• Exercise:
The lines to return run from the one containing "Someone swapped the" through the end of the material; give them exactly and leave out the pictures.

• Data records:

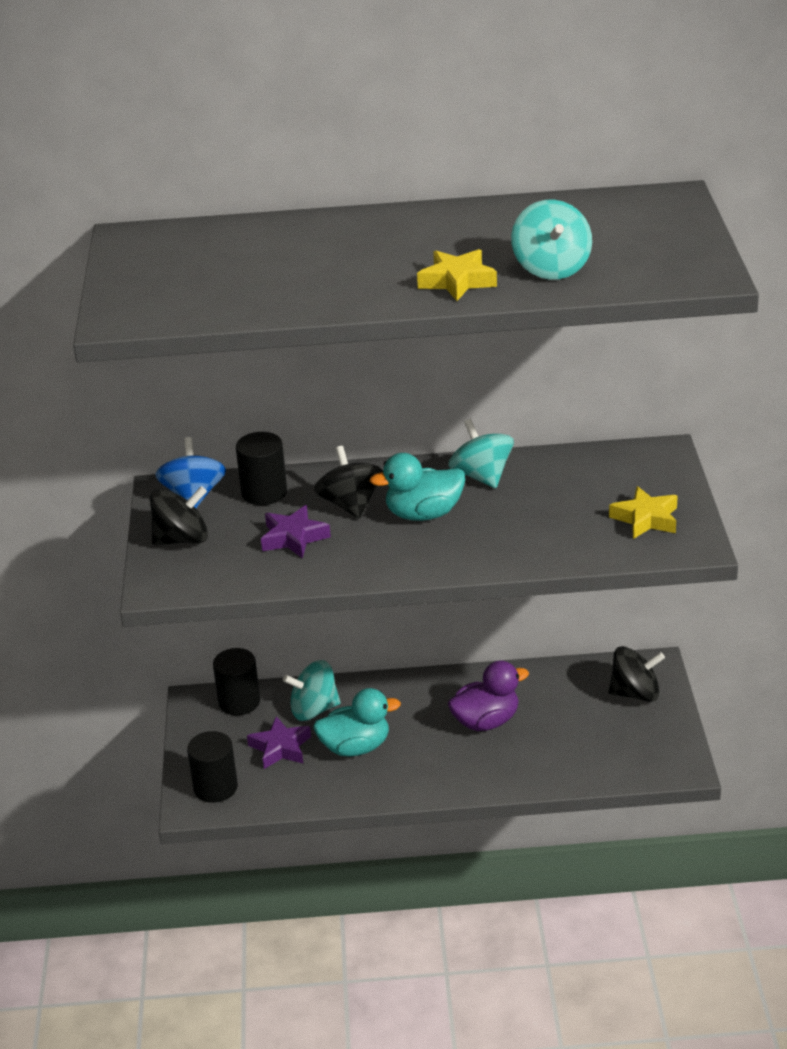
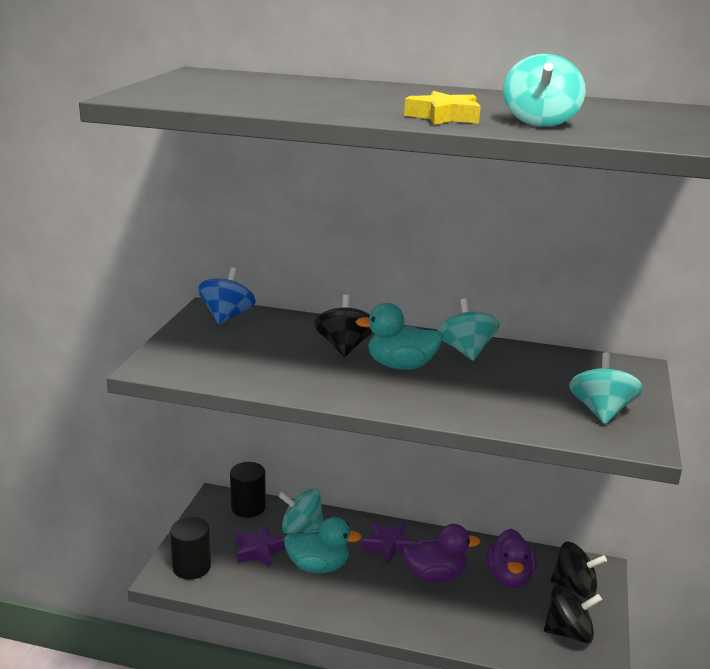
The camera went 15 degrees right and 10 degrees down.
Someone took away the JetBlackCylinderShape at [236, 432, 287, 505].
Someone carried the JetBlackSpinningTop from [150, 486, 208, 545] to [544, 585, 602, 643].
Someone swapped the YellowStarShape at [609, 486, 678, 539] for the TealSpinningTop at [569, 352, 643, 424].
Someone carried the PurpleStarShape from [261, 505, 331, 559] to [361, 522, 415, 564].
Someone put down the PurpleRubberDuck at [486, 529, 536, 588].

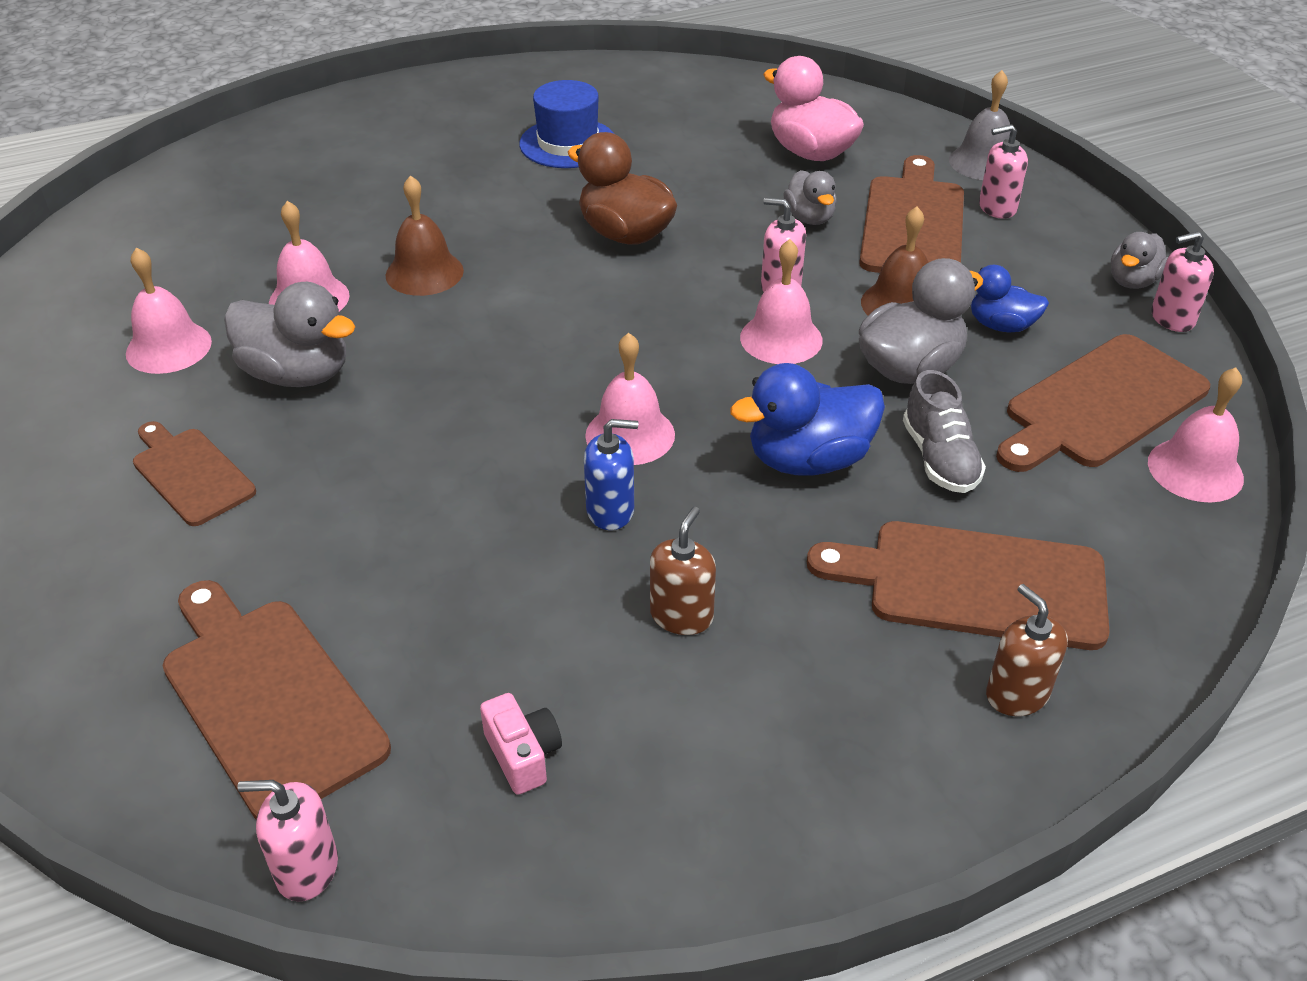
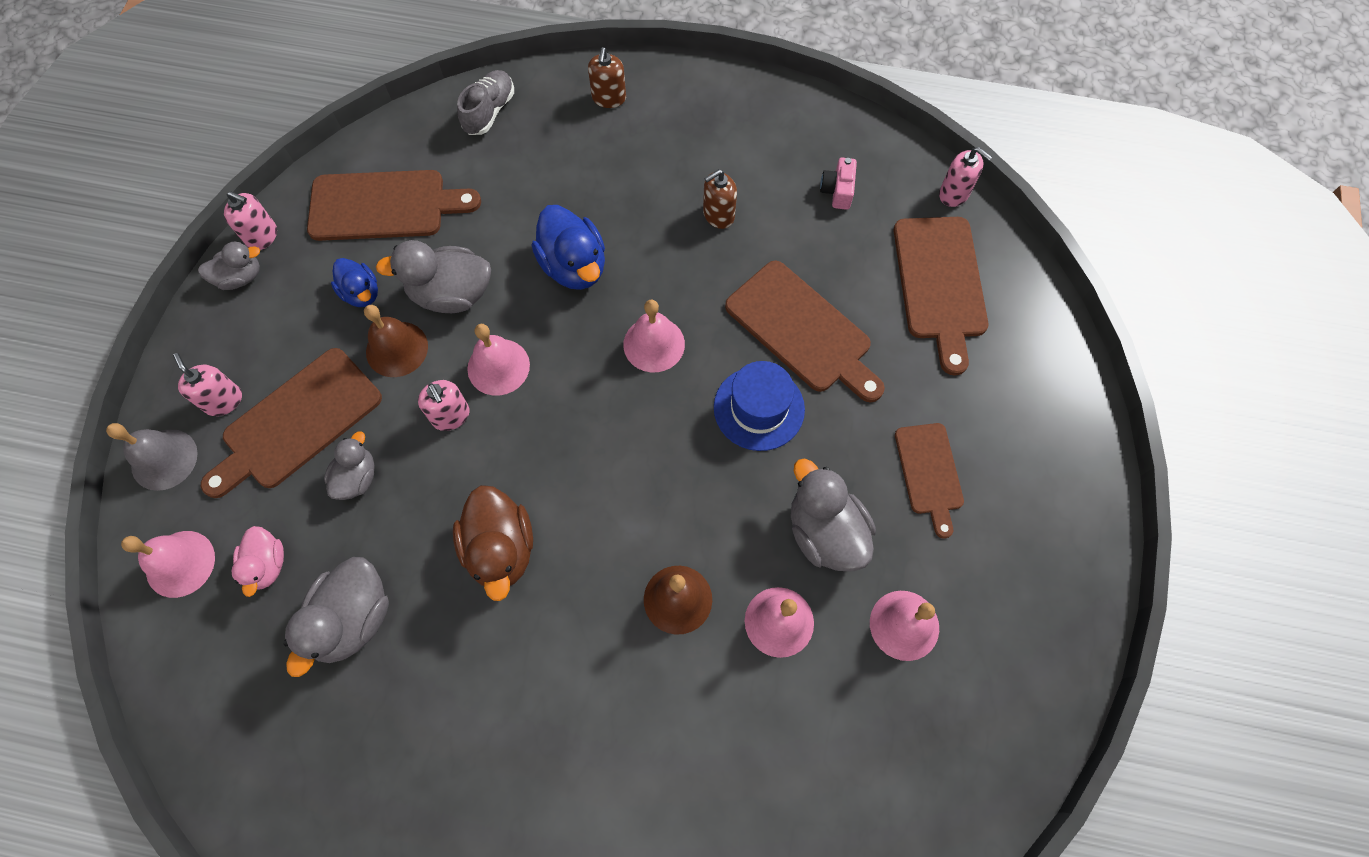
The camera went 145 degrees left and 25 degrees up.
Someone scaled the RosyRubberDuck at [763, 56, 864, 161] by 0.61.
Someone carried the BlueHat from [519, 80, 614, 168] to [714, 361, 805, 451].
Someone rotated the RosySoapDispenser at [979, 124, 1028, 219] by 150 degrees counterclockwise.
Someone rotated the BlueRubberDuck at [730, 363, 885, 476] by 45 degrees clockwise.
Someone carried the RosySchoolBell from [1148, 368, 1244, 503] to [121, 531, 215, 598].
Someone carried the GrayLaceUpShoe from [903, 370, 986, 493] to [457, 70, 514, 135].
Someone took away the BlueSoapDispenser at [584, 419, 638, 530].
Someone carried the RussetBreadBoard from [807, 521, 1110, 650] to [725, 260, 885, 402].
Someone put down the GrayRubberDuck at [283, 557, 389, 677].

• Exercise result:
Someone swapped the YellowStarShape at [609, 486, 678, 539] for the TealSpinningTop at [569, 352, 643, 424].
Someone carried the PurpleStarShape from [261, 505, 331, 559] to [361, 522, 415, 564].
Someone put down the PurpleRubberDuck at [486, 529, 536, 588].

The camera went 145 degrees left and 25 degrees up.
Someone scaled the RosyRubberDuck at [763, 56, 864, 161] by 0.61.
Someone carried the BlueHat from [519, 80, 614, 168] to [714, 361, 805, 451].
Someone rotated the RosySoapDispenser at [979, 124, 1028, 219] by 150 degrees counterclockwise.
Someone rotated the BlueRubberDuck at [730, 363, 885, 476] by 45 degrees clockwise.
Someone carried the RosySchoolBell from [1148, 368, 1244, 503] to [121, 531, 215, 598].
Someone carried the GrayLaceUpShoe from [903, 370, 986, 493] to [457, 70, 514, 135].
Someone took away the BlueSoapDispenser at [584, 419, 638, 530].
Someone carried the RussetBreadBoard from [807, 521, 1110, 650] to [725, 260, 885, 402].
Someone put down the GrayRubberDuck at [283, 557, 389, 677].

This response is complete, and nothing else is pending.